- _BRIEF_:
Without further comment, state how many lines in the listing below contain the word "blue".

- _DATA SEGMENT_:
*** Begin section ***
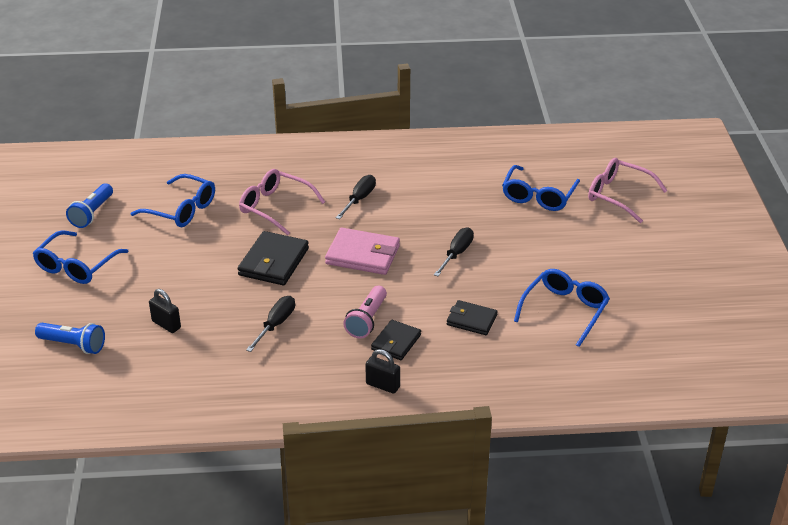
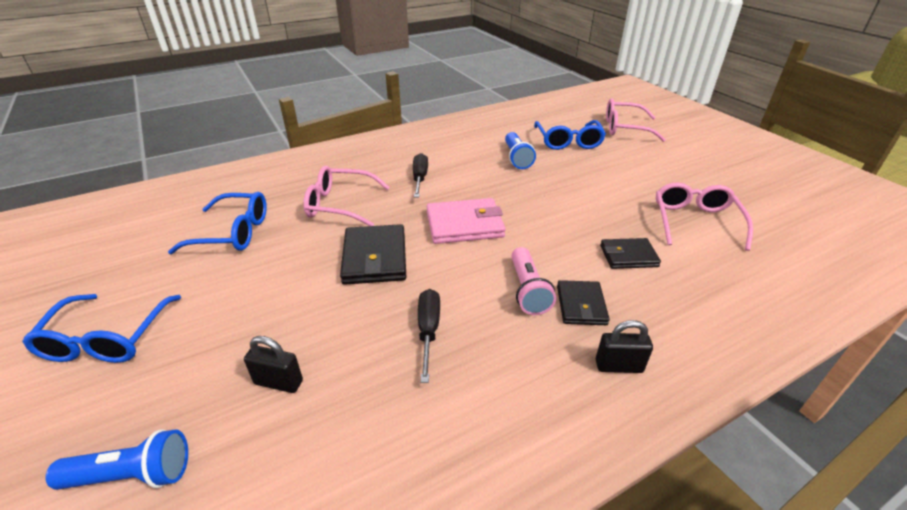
camera: 25 degrees left, 0 degrees up
blue flashlight [66,183,113,228] -> blue flashlight moved to [505,132,536,169]
black screwdriver [434,227,474,276] -> none
blue glasses [514,269,610,347] -> pink glasses [656,182,753,251]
*** End section ***
- _FINISHED EXERCISE_:
2